# WHAT YOU ARE ASKED TO DO:
Will you transcribe the entries that follow, exactly and in full?

*** Opening of SOURCE INFORMATION ***

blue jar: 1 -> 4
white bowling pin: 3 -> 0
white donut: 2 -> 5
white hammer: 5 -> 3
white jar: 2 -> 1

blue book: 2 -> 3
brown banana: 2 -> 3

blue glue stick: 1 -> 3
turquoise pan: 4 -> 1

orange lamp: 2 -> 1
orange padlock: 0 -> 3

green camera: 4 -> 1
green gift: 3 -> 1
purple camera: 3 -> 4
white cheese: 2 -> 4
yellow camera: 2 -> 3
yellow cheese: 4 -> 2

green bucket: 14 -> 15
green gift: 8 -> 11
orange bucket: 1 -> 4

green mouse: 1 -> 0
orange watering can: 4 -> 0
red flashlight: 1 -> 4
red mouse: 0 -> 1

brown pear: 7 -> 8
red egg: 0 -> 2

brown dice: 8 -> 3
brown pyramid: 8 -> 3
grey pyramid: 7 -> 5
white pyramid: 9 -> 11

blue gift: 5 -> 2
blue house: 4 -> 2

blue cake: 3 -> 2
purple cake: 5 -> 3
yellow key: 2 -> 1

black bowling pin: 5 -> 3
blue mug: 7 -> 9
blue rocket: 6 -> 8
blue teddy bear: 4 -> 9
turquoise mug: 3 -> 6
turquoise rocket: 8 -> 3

*** Close of SOURCE INFORMATION ***

# SOLUTION FOR THIS TASK:
blue jar: 1 -> 4
white bowling pin: 3 -> 0
white donut: 2 -> 5
white hammer: 5 -> 3
white jar: 2 -> 1

blue book: 2 -> 3
brown banana: 2 -> 3

blue glue stick: 1 -> 3
turquoise pan: 4 -> 1

orange lamp: 2 -> 1
orange padlock: 0 -> 3

green camera: 4 -> 1
green gift: 3 -> 1
purple camera: 3 -> 4
white cheese: 2 -> 4
yellow camera: 2 -> 3
yellow cheese: 4 -> 2

green bucket: 14 -> 15
green gift: 8 -> 11
orange bucket: 1 -> 4

green mouse: 1 -> 0
orange watering can: 4 -> 0
red flashlight: 1 -> 4
red mouse: 0 -> 1

brown pear: 7 -> 8
red egg: 0 -> 2

brown dice: 8 -> 3
brown pyramid: 8 -> 3
grey pyramid: 7 -> 5
white pyramid: 9 -> 11

blue gift: 5 -> 2
blue house: 4 -> 2

blue cake: 3 -> 2
purple cake: 5 -> 3
yellow key: 2 -> 1

black bowling pin: 5 -> 3
blue mug: 7 -> 9
blue rocket: 6 -> 8
blue teddy bear: 4 -> 9
turquoise mug: 3 -> 6
turquoise rocket: 8 -> 3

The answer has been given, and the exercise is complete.